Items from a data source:
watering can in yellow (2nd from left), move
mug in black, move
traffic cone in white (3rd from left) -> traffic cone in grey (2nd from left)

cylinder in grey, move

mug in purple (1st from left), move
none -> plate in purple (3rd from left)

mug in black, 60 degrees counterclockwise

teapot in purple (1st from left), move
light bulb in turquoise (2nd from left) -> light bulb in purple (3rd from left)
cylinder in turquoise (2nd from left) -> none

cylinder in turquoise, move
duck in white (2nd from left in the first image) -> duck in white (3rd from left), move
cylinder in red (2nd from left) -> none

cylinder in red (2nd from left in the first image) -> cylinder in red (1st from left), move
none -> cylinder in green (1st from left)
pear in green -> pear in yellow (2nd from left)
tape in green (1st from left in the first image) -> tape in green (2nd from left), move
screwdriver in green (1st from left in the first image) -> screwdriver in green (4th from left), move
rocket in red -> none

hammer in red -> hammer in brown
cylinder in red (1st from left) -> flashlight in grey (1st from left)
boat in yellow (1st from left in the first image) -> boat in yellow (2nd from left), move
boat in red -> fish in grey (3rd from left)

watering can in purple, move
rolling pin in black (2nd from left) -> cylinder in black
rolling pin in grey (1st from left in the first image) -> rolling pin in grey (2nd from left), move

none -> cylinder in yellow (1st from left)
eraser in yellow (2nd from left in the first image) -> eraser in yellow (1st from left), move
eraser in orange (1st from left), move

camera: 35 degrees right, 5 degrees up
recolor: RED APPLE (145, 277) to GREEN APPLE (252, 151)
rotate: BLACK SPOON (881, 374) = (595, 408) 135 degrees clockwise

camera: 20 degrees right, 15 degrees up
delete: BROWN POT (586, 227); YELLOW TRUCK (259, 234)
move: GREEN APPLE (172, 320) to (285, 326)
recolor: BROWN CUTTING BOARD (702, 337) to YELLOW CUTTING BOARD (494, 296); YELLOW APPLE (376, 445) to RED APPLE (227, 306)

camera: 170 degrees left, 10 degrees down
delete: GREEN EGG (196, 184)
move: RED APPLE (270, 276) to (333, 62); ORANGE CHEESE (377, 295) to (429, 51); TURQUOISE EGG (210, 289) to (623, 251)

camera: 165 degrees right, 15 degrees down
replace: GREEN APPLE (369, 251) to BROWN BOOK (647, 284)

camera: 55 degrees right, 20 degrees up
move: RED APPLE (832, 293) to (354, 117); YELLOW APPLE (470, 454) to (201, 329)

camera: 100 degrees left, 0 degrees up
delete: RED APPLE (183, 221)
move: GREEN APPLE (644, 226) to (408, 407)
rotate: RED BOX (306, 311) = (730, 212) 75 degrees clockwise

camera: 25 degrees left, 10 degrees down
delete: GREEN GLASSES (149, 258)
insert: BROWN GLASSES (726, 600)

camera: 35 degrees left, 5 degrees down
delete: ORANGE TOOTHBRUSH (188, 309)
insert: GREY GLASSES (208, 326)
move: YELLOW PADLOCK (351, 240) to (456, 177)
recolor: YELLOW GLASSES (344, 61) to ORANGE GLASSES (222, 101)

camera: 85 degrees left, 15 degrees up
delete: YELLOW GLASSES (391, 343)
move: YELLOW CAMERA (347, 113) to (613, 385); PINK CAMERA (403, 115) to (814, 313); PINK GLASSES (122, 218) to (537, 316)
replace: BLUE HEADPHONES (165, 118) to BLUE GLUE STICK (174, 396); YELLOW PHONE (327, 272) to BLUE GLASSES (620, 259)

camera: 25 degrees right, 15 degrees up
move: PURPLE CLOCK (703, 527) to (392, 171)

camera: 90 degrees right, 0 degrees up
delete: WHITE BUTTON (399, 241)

Your instructions:
All lines in the entries above that hold the word "watering" need to be copied.

Exercise answer:
watering can in yellow (2nd from left), move
watering can in purple, move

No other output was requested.